*** RECORDS SUPPLIED Section Begins ***
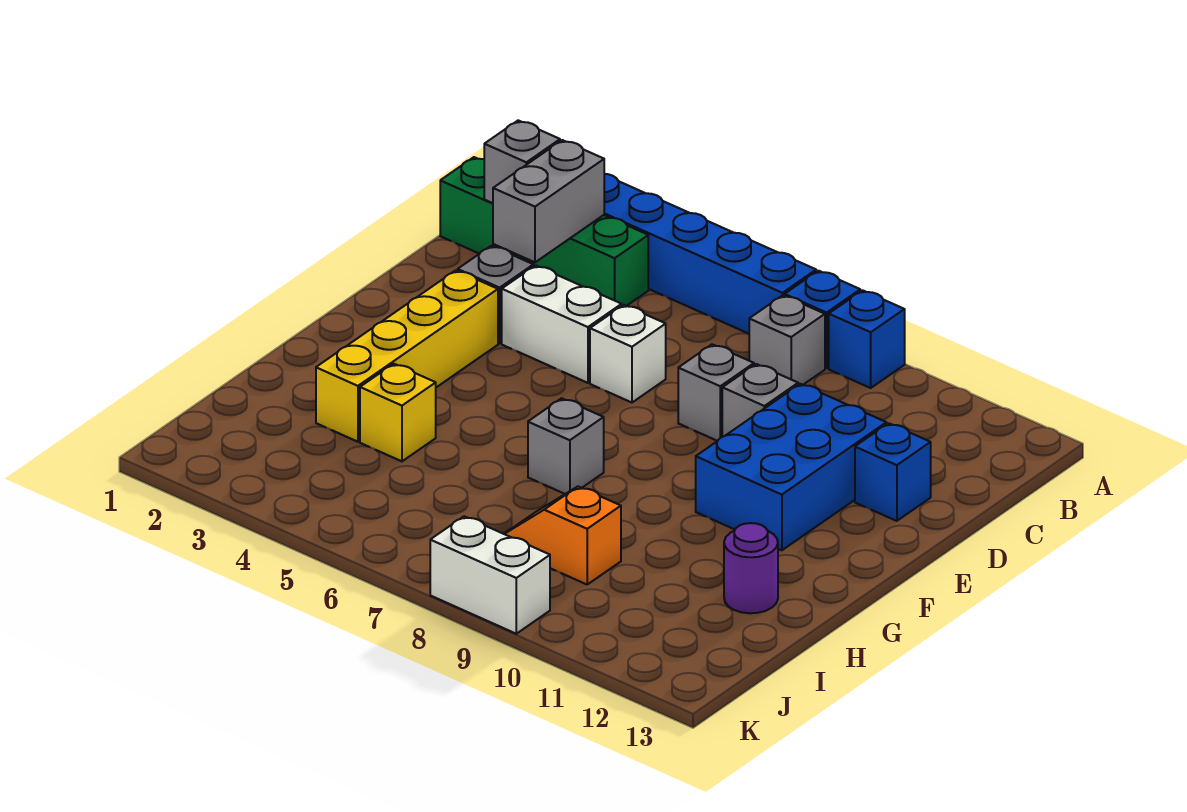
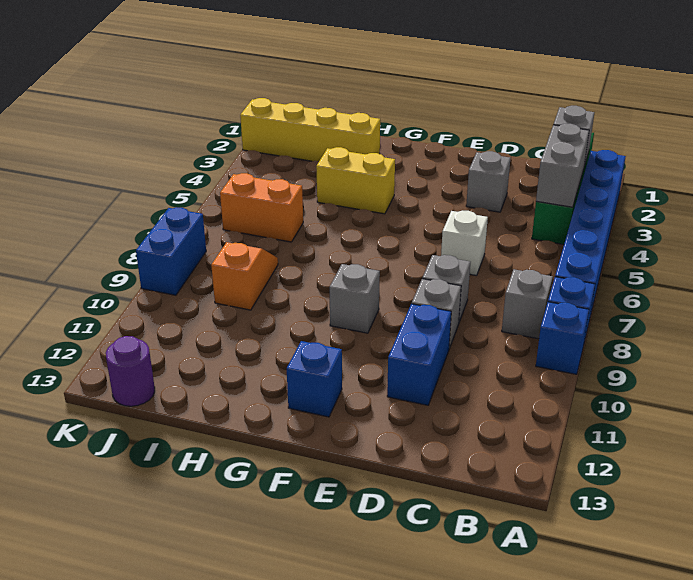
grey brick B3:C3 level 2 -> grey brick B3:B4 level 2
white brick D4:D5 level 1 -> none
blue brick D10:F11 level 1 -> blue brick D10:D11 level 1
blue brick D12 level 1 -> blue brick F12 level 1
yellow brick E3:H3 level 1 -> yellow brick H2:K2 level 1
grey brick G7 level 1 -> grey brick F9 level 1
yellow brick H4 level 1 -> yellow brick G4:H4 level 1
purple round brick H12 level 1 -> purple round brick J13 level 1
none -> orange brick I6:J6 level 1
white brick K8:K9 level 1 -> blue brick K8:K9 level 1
*** RECORDS SUPPLIED Section Ends ***
» **WORK REQUEST**
Could you give again exactly the lines from the line containing "purple round brick H12" through the final line of the data above, and no others?

» **SOLVED EXERCISE**
purple round brick H12 level 1 -> purple round brick J13 level 1
none -> orange brick I6:J6 level 1
white brick K8:K9 level 1 -> blue brick K8:K9 level 1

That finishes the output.